══ EXCERPTED DATA ══

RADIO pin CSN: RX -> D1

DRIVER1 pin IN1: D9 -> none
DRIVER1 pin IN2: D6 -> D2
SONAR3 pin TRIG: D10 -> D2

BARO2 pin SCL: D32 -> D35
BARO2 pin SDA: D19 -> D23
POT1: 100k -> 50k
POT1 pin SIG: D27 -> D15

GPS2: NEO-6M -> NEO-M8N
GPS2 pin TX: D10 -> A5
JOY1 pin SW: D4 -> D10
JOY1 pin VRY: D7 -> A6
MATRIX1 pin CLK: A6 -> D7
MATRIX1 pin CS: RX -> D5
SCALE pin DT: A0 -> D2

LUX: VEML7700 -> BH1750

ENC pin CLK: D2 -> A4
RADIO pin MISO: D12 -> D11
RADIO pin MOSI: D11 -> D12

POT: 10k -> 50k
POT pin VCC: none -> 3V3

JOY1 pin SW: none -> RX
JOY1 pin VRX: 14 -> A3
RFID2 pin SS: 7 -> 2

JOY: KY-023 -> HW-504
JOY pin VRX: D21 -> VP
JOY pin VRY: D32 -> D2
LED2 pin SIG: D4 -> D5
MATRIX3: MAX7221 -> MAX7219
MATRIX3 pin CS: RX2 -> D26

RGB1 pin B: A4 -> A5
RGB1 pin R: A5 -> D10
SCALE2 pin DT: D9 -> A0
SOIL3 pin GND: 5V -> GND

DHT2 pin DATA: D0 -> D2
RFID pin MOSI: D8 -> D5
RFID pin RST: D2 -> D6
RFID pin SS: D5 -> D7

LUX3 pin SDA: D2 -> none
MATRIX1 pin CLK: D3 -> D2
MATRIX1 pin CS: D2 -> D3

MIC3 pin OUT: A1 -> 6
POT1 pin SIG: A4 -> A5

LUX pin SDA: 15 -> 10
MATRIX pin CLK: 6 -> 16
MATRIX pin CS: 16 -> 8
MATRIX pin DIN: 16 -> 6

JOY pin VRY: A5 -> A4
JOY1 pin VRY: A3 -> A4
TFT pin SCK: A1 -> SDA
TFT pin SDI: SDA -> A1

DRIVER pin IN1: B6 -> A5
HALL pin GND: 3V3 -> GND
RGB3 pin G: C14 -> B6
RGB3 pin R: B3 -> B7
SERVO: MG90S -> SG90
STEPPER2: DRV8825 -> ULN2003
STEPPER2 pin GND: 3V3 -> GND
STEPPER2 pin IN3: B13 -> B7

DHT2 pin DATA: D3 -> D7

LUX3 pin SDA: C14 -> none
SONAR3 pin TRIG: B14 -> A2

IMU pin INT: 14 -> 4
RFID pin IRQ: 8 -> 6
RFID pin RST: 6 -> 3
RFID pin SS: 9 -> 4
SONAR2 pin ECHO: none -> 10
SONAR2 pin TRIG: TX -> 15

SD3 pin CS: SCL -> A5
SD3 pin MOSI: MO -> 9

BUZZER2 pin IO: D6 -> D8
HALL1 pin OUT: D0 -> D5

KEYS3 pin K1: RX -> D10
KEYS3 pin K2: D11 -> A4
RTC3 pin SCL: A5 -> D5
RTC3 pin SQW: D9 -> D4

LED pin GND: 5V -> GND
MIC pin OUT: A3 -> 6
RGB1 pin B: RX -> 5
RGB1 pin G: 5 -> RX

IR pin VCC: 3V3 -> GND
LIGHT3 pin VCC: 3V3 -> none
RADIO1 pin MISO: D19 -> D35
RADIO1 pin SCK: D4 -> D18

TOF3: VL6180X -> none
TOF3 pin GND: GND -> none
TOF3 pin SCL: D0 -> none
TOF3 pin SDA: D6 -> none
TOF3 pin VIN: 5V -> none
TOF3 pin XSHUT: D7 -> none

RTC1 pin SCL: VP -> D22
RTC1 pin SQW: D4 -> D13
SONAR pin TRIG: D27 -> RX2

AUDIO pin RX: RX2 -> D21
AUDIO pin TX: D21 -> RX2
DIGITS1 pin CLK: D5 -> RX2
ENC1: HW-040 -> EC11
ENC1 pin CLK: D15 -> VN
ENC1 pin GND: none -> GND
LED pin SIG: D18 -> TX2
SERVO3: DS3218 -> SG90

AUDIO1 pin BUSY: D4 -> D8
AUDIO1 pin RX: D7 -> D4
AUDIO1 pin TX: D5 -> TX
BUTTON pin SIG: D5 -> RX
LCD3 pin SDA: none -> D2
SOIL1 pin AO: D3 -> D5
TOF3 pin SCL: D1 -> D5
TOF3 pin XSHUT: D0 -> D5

═══

WHAT IS BEING ASKED – Could you filter the material above and copy each line that holds the word "MISO"?

OUTPUT OF THE TASK –
RADIO pin MISO: D12 -> D11
RADIO1 pin MISO: D19 -> D35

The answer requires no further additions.